**EXERCISE REQUIREMENTS**
Find how many lines in the data below include the word "fork", then write only that number.

[Scene edit records]

★ ★ ★ ★ ★

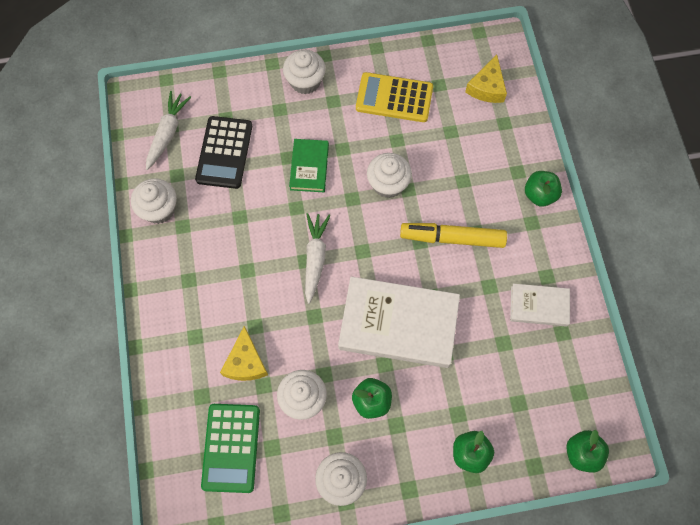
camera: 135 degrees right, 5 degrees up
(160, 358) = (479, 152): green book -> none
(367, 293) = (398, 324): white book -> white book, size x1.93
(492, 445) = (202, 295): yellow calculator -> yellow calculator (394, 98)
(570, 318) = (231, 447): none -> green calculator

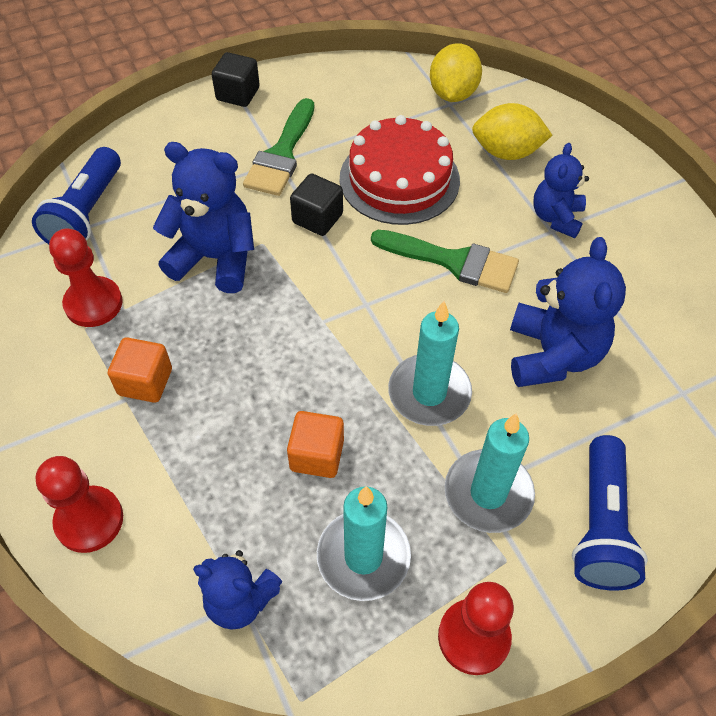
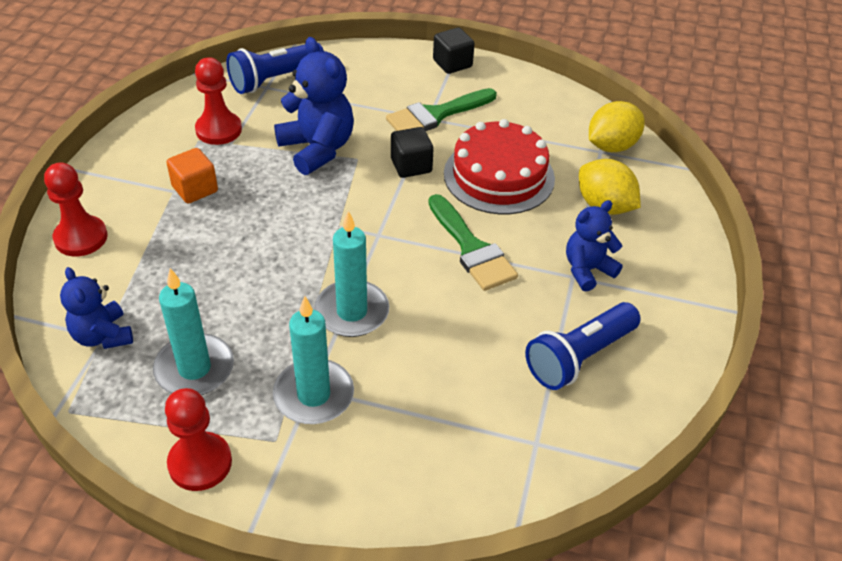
camera: 40 degrees right, 10 degrees down
(317, 455) = (239, 295): orange cube -> none
(552, 355) = (467, 350): blue teddy bear -> none
(600, 525) = (363, 471): blue flashlight -> blue flashlight (579, 357)

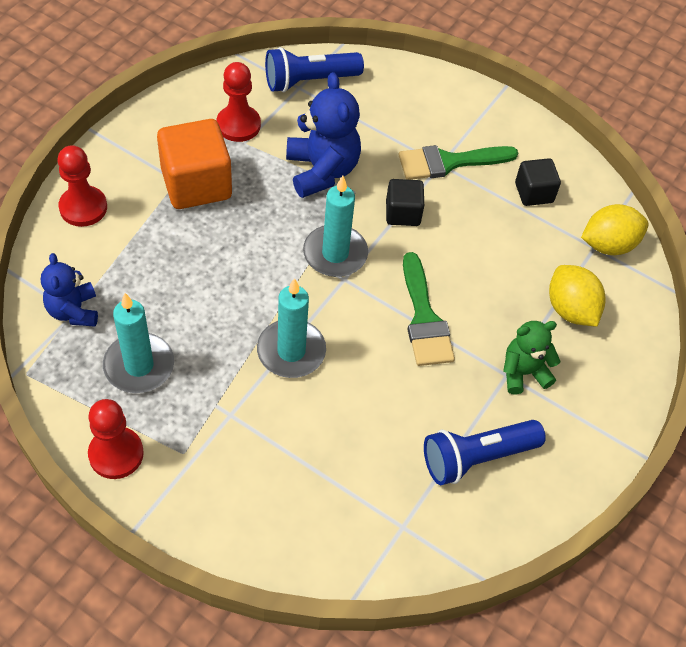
camera: 15 degrees right, 10 degrees up
(195, 189) = (196, 184): orange cube -> orange cube, size x1.77
(314, 395) = (229, 421): turquoise candle -> turquoise candle (335, 254)
(452, 63) = (489, 106): black cube -> black cube (534, 193)
(499, 176) = (482, 247): red cake -> none
(587, 270) = (523, 372): blue teddy bear -> green teddy bear

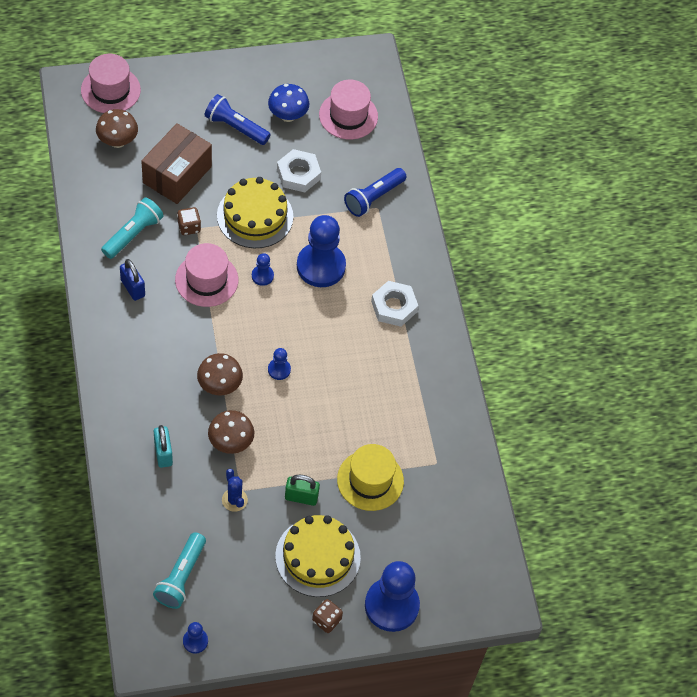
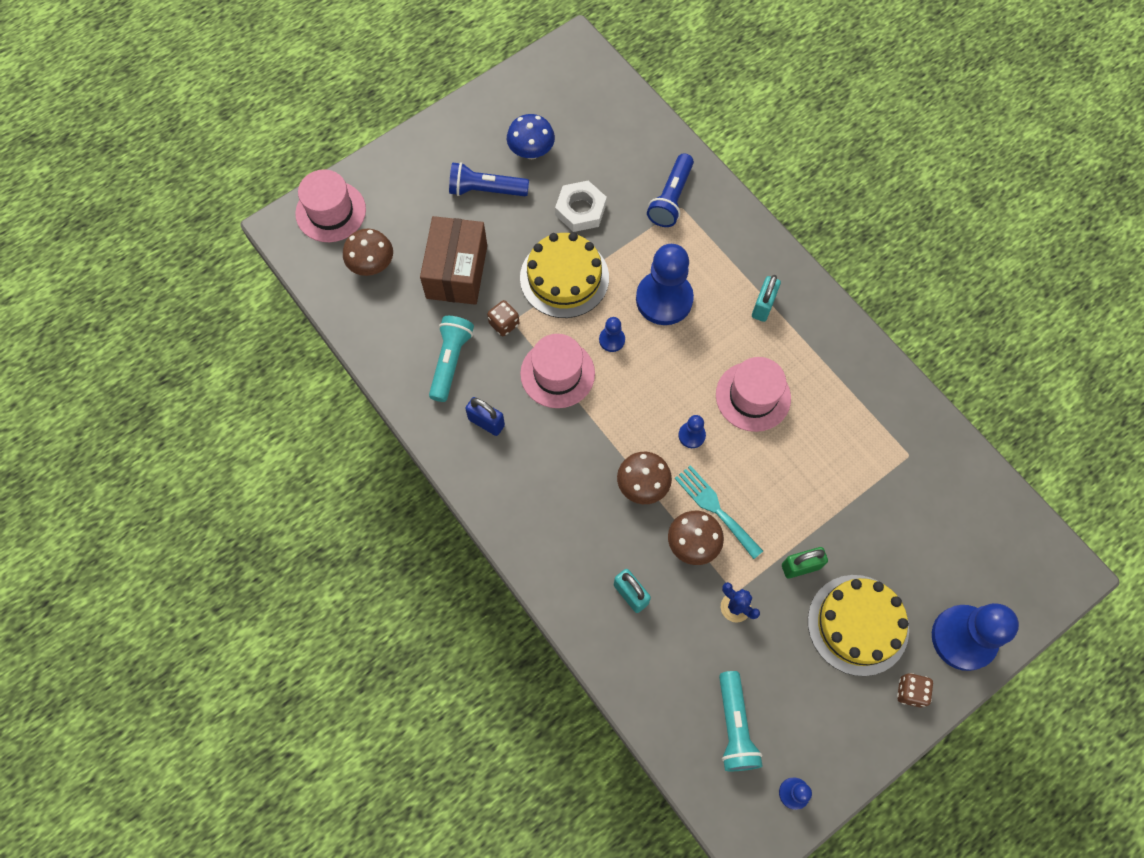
camera: 20 degrees left, 10 degrees up
(263, 427) = (715, 508): none -> turquoise fork
(348, 115) = (592, 122): pink hat -> pink hat (753, 396)
(370, 480) = (857, 509): yellow hat -> none
(394, 306) = (763, 306): white nut -> turquoise padlock

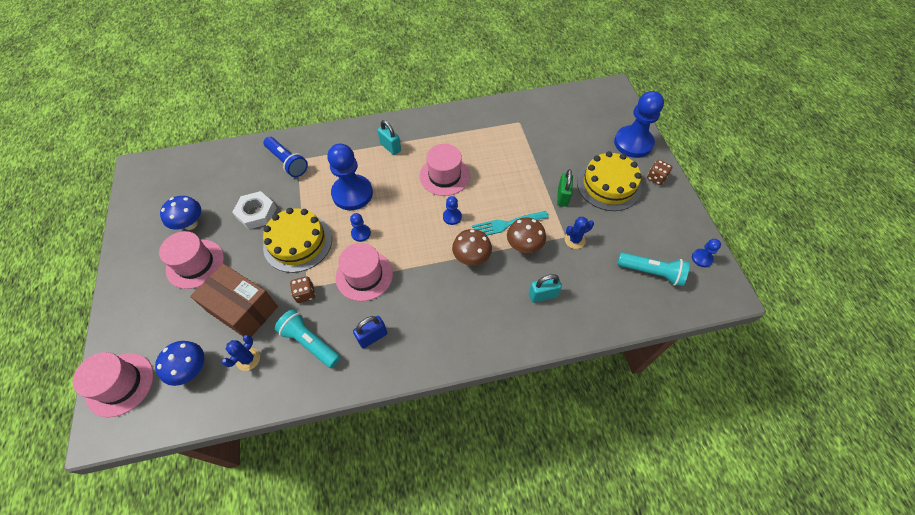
camera: 65 degrees left, 10 degrees down
(372, 265) = (191, 369): brown mushroom -> blue mushroom
(406, 311) = (248, 359): none -> blue cactus
(486, 190) = (195, 264): blue flashlight -> pink hat

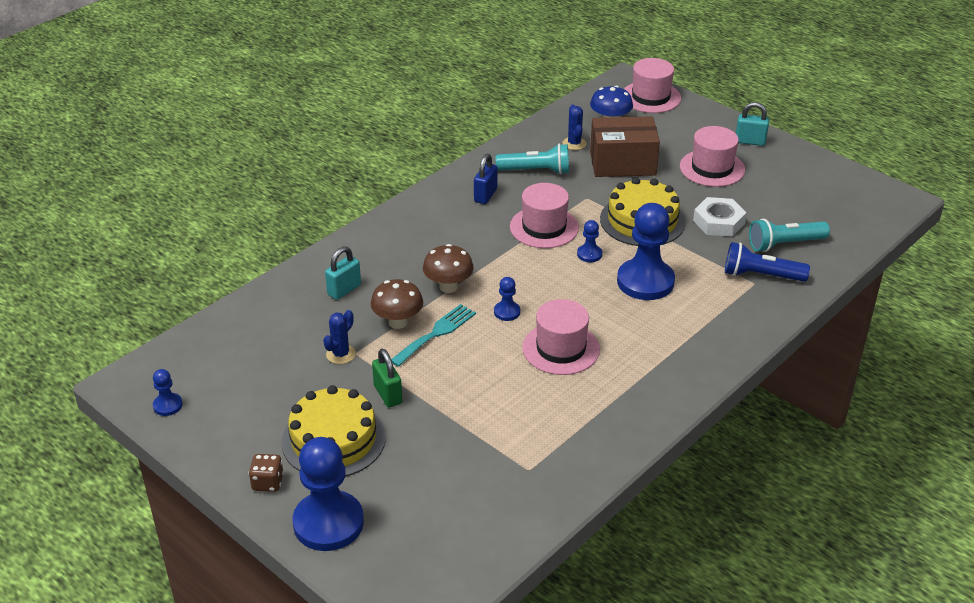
camera: 145 degrees right, 20 degrees down
(190, 224) = (766, 187): blue mushroom -> none
(305, 294) = (582, 193): brown dice -> none
(390, 147) = (665, 348): turquoise padlock -> turquoise padlock (750, 141)
(651, 272) = (228, 362): turquoise flashlight -> turquoise flashlight (784, 244)

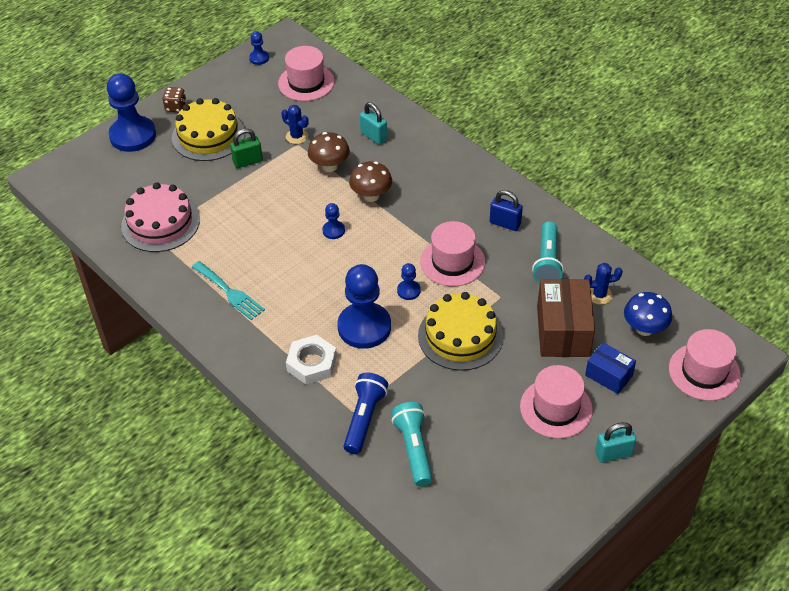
camera: 95 degrees right, 10 degrees up
(436, 333) = (313, 188): turquoise fork -> turquoise fork (230, 292)
(507, 465) = (160, 223): none -> pink cake
(561, 348) = (282, 261): pink hat -> pink hat (306, 82)
(667, 141) = (608, 375): none -> blue box
(719, 222) = (455, 398): white nut -> white nut (312, 363)
(750, 141) = (613, 454): turquoise padlock -> turquoise padlock turned 60 degrees clockwise

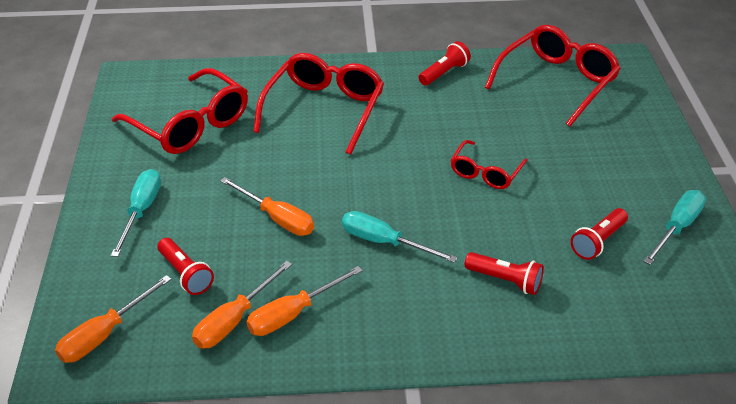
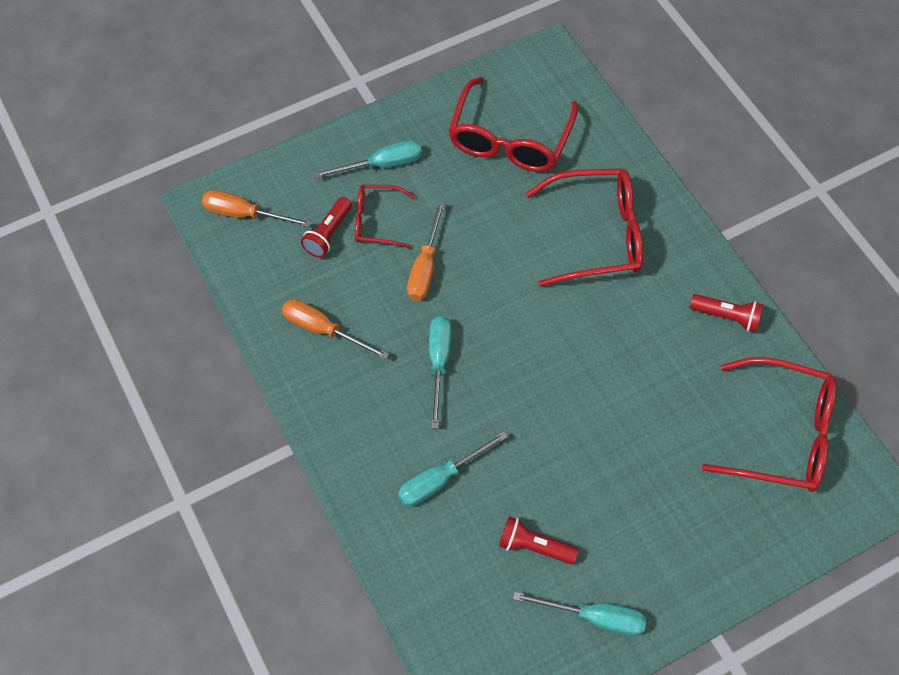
camera: 65 degrees right, 20 degrees up
(234, 320) = (297, 292): orange screwdriver -> none
(486, 172) = (583, 414): red glasses -> red glasses (377, 221)
(505, 280) = (440, 479): red flashlight -> turquoise screwdriver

★ ★ ★ ★ ★

**WRITTEN ANSWER**
2